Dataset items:
::::::

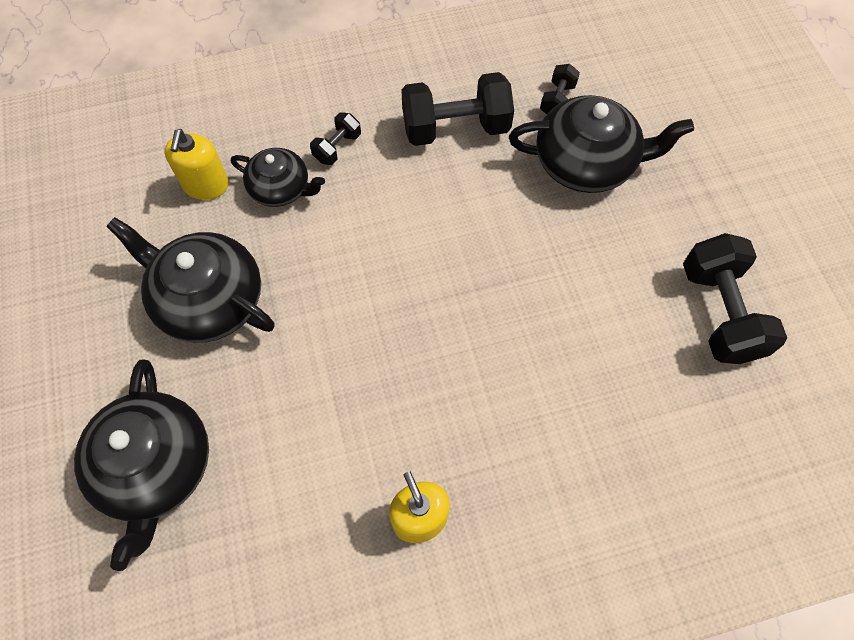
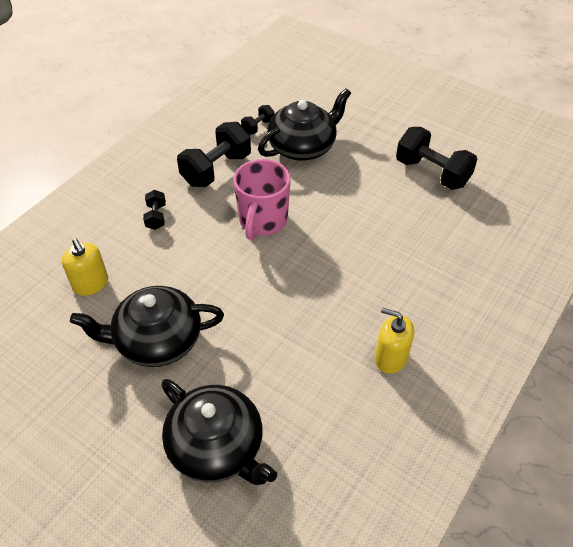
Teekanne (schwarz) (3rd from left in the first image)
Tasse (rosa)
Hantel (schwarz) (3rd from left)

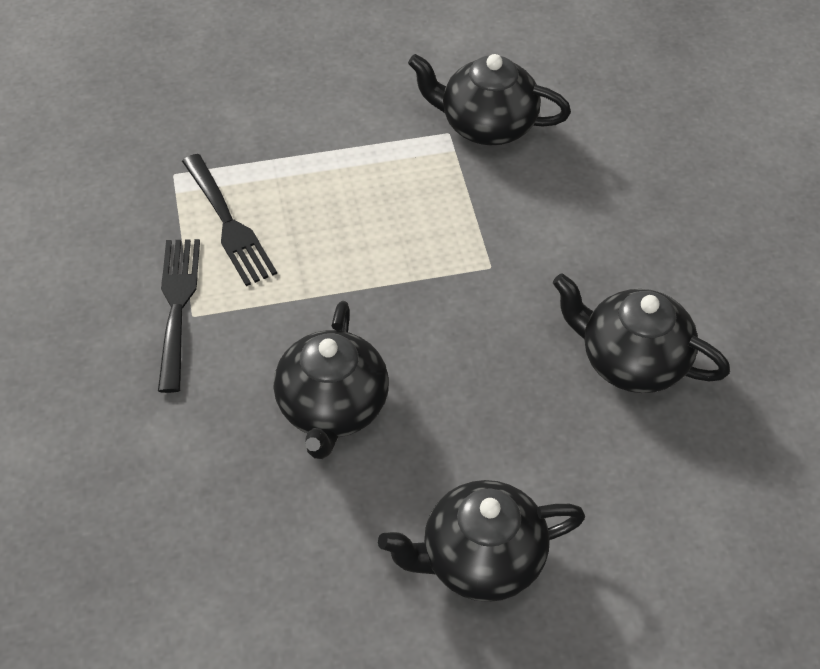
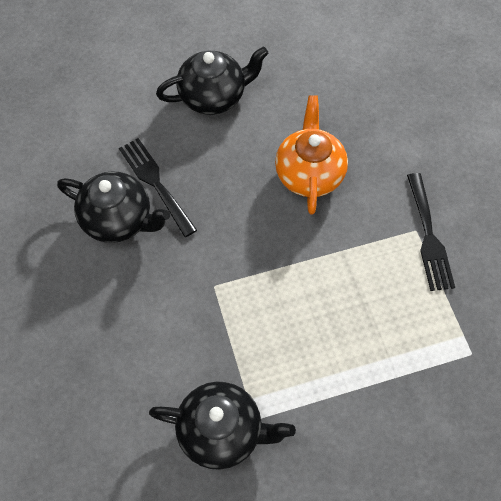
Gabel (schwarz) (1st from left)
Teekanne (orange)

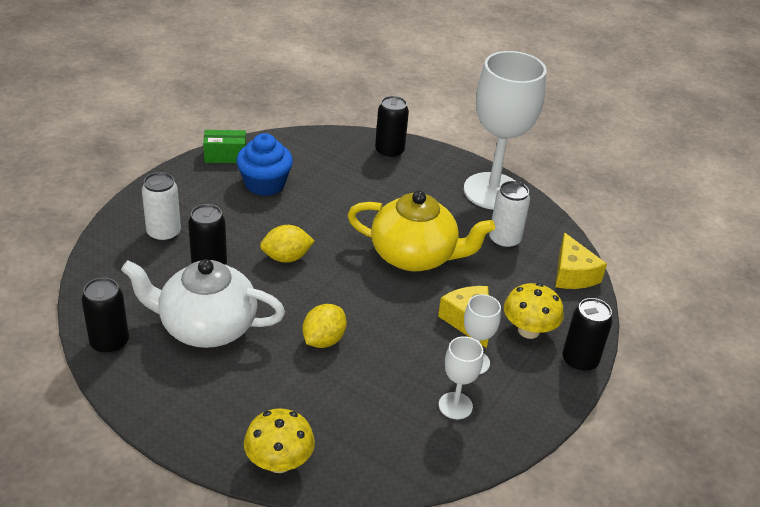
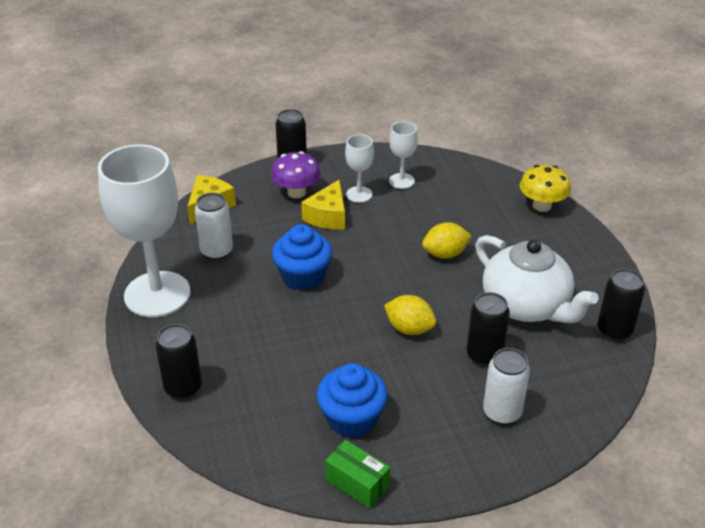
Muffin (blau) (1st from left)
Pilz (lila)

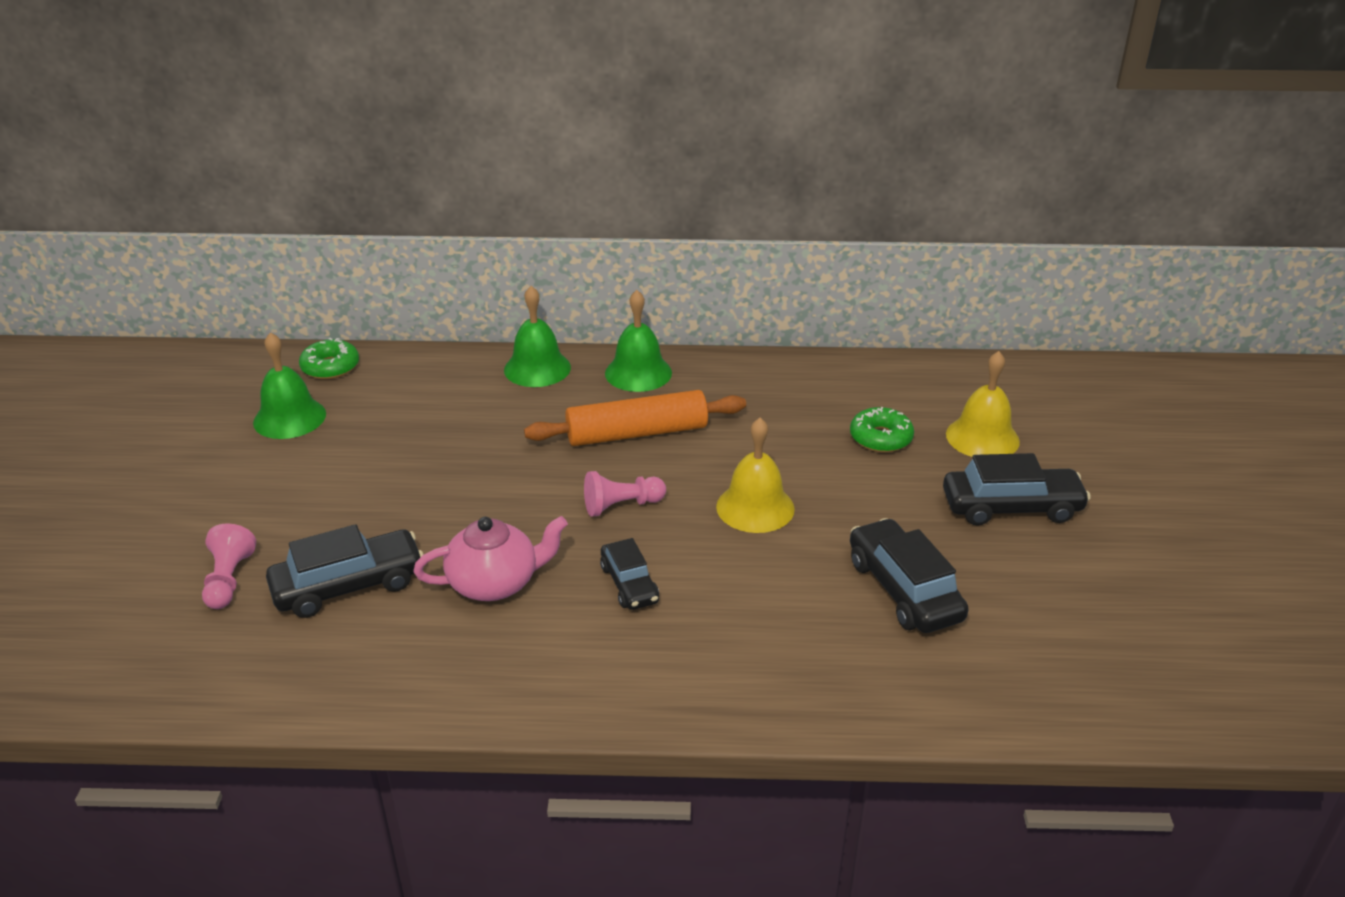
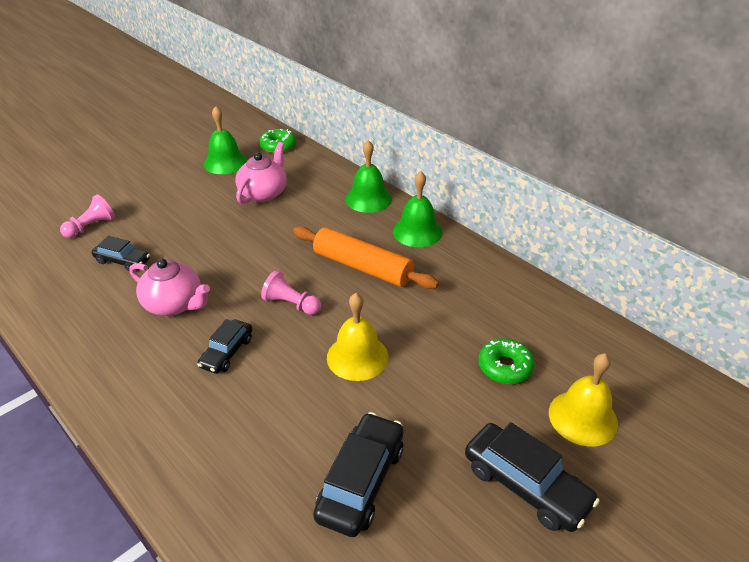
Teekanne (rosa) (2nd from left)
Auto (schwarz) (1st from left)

::::::

# What is expected
Examine the records and pull out every line where the string "Teekanne" occurs.

# Reply
Teekanne (schwarz) (3rd from left in the first image)
Teekanne (orange)
Teekanne (rosa) (2nd from left)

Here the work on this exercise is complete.